• [Problem to solve] Transcribe the line holding "[(280,330),(244,307),(231,329),(267,350),(280,330)]" together with every line after it, through the end of the records, exactly and with no pictures.

Polygon vertex coordinate data:
________________________________________

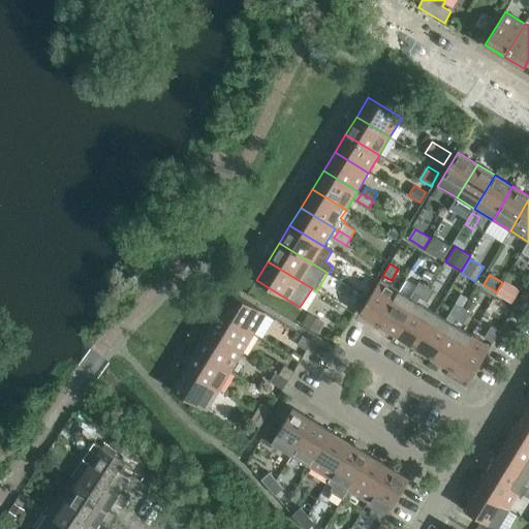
[(380,280),(360,313),(378,324),(399,291),(380,280)]
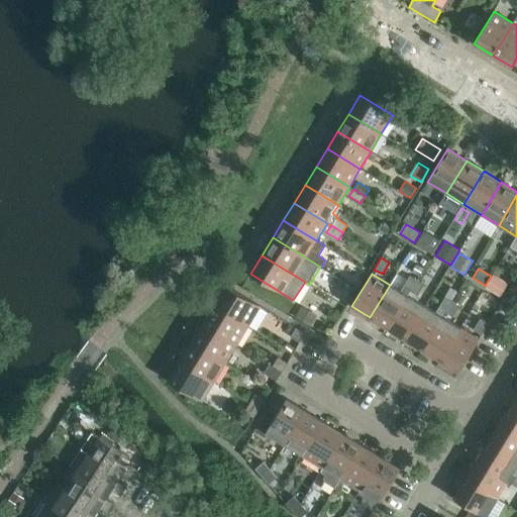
[(494,274),(485,287),(500,296),(508,283),(494,274)]
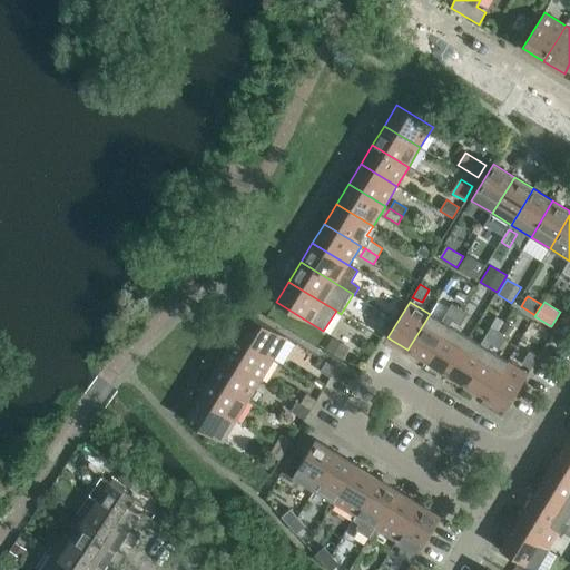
[(452,304),(444,316),(452,321),(460,308),(452,304)]
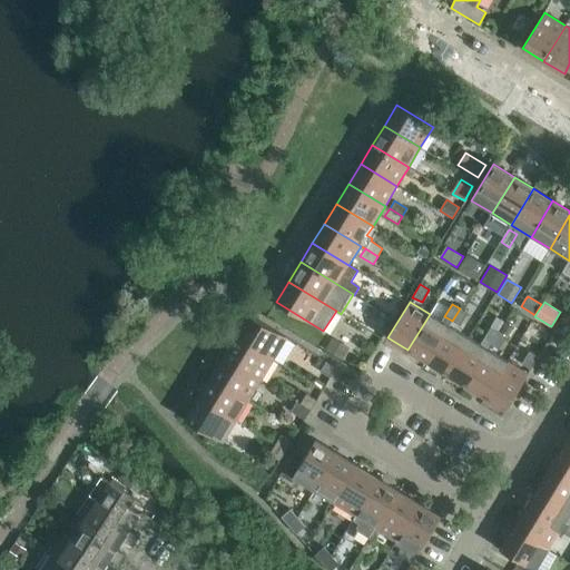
[(460,326),(468,313),(460,308),(452,321),(460,326)]
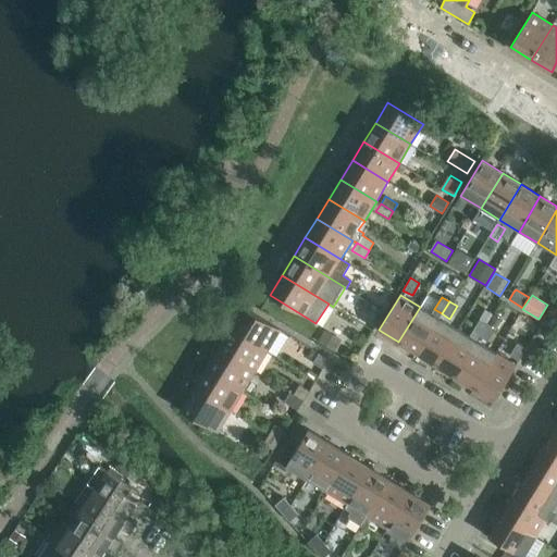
[(280,330),(244,307),(231,329),(267,350),(280,330)]
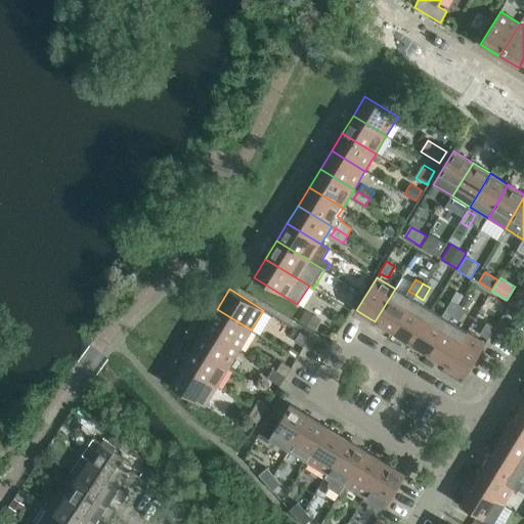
[(395,289),(375,321),(393,333),(413,299),(395,289)]
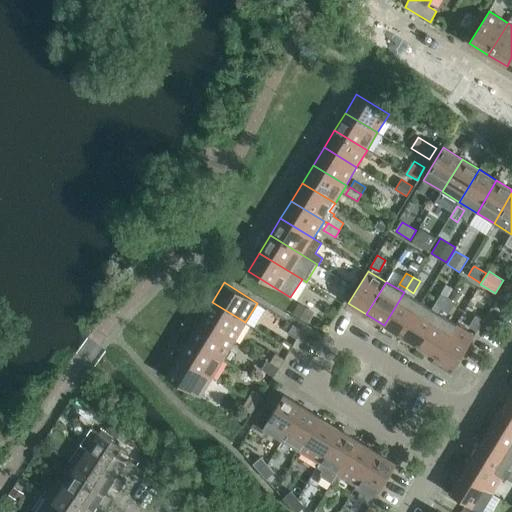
[(455,289),(449,299),(455,303),(461,293),(455,289)]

________________________________________

• [Reply to the exercise]
[(280,330),(244,307),(231,329),(267,350),(280,330)]
[(395,289),(375,321),(393,333),(413,299),(395,289)]
[(455,289),(449,299),(455,303),(461,293),(455,289)]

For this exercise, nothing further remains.